━━ Data to process
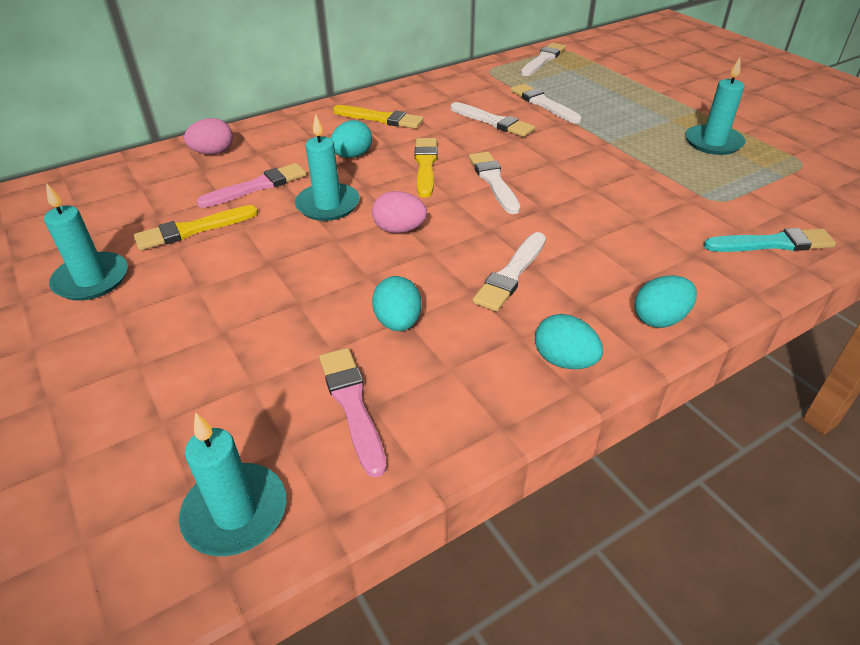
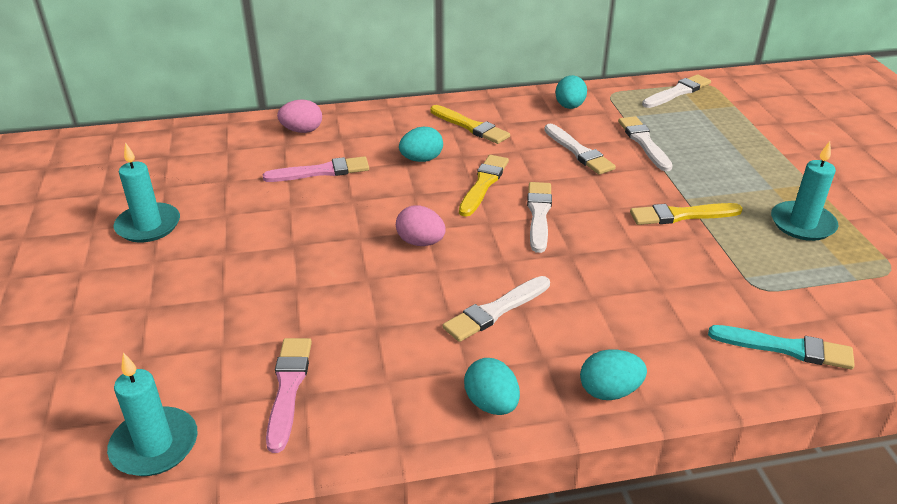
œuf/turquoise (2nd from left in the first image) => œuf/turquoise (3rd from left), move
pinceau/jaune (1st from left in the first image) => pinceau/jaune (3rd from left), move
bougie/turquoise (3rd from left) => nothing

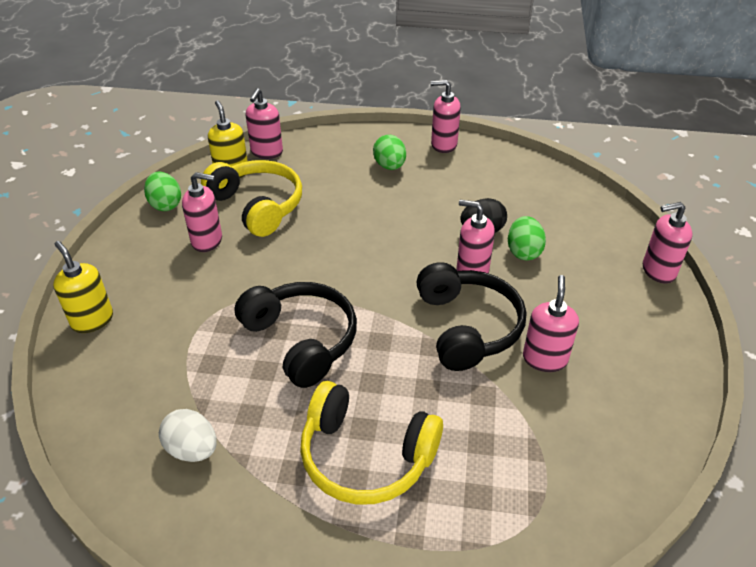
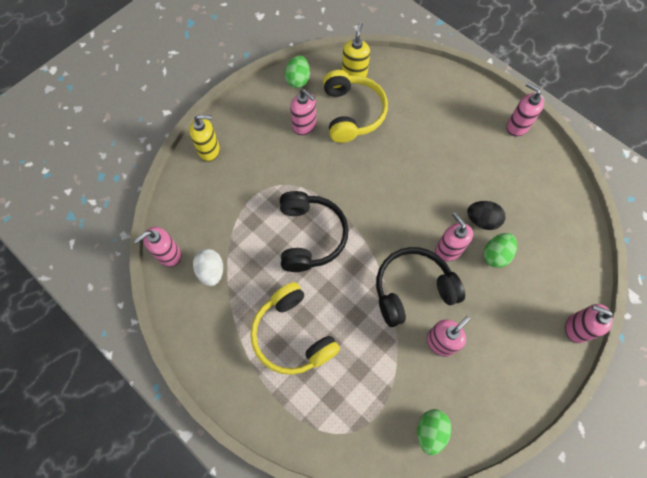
distributeur de savon/rose (2nd from left in the first image) => distributeur de savon/rose (1st from left), move
distributeur de savon/jaune (1st from left), 90 degrees clockwise
casque audio/noir (2nd from left), 135 degrees counterclockwise
œuf/vert (2nd from left), move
━━━━
— Your goal —
Search the listing above for lines containing "image", and copy them.

— Your solution —
œuf/turquoise (2nd from left in the first image) => œuf/turquoise (3rd from left), move
pinceau/jaune (1st from left in the first image) => pinceau/jaune (3rd from left), move
distributeur de savon/rose (2nd from left in the first image) => distributeur de savon/rose (1st from left), move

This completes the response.